→ The task
Reproduce the material below, replacing "Screenplay" with "Script" wherever it occurs and leaving everything else unchanged. Omit the pictures from your answer.

→ Dataset records
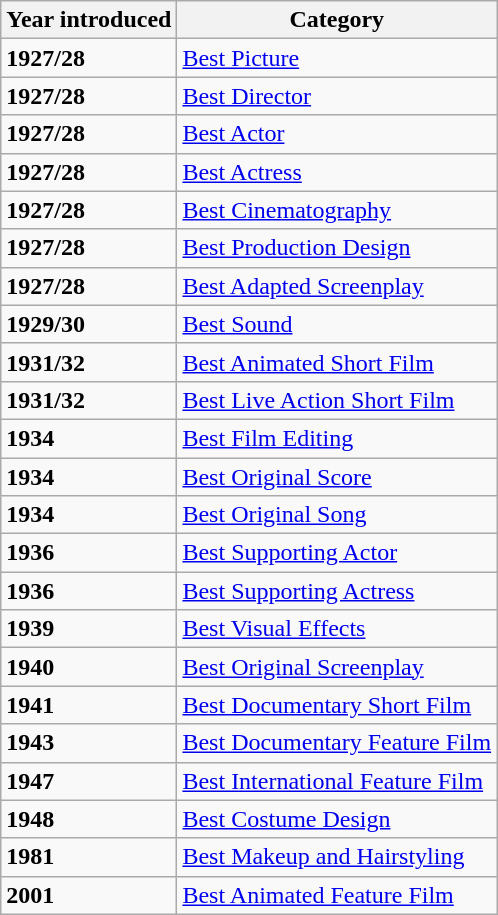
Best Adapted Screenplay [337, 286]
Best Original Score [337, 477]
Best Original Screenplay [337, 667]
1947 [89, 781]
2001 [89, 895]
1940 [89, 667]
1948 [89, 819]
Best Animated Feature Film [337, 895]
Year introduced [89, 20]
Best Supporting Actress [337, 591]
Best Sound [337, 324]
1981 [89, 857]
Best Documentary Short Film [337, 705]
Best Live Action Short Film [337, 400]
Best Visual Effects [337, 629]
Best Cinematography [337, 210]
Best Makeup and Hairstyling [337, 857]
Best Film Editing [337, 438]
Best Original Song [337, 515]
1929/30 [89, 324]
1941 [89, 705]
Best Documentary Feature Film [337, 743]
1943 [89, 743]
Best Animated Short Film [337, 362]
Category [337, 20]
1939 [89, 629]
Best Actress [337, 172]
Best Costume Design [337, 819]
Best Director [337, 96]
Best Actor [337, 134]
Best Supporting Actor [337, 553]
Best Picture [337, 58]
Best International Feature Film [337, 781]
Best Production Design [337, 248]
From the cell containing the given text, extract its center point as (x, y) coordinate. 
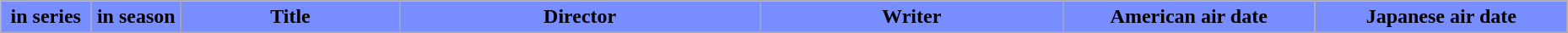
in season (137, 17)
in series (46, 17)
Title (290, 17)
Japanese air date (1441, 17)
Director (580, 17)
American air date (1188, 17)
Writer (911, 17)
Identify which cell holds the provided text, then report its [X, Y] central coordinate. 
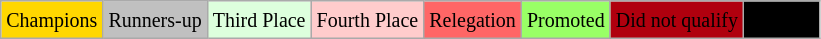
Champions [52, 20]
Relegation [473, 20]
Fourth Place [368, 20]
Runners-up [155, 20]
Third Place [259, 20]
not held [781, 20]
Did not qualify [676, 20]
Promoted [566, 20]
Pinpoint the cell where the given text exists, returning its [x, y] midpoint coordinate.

→ Exercise result
Best Adapted Script [337, 286]
Best Original Score [337, 477]
Best Original Script [337, 667]
1947 [89, 781]
2001 [89, 895]
1940 [89, 667]
1948 [89, 819]
Best Animated Feature Film [337, 895]
Year introduced [89, 20]
Best Supporting Actress [337, 591]
Best Sound [337, 324]
1981 [89, 857]
Best Documentary Short Film [337, 705]
Best Live Action Short Film [337, 400]
Best Visual Effects [337, 629]
Best Cinematography [337, 210]
Best Makeup and Hairstyling [337, 857]
Best Film Editing [337, 438]
Best Original Song [337, 515]
1929/30 [89, 324]
1941 [89, 705]
Best Documentary Feature Film [337, 743]
1943 [89, 743]
Best Animated Short Film [337, 362]
Category [337, 20]
1939 [89, 629]
Best Actress [337, 172]
Best Costume Design [337, 819]
Best Director [337, 96]
Best Actor [337, 134]
Best Supporting Actor [337, 553]
Best Picture [337, 58]
Best International Feature Film [337, 781]
Best Production Design [337, 248]
From the cell containing the given text, extract its center point as (x, y) coordinate. 
in season (137, 17)
in series (46, 17)
Title (290, 17)
Japanese air date (1441, 17)
Director (580, 17)
American air date (1188, 17)
Writer (911, 17)
Identify which cell holds the provided text, then report its [X, Y] central coordinate. 
Champions [52, 20]
Relegation [473, 20]
Fourth Place [368, 20]
Runners-up [155, 20]
Third Place [259, 20]
not held [781, 20]
Did not qualify [676, 20]
Promoted [566, 20]
Pinpoint the cell where the given text exists, returning its [x, y] midpoint coordinate.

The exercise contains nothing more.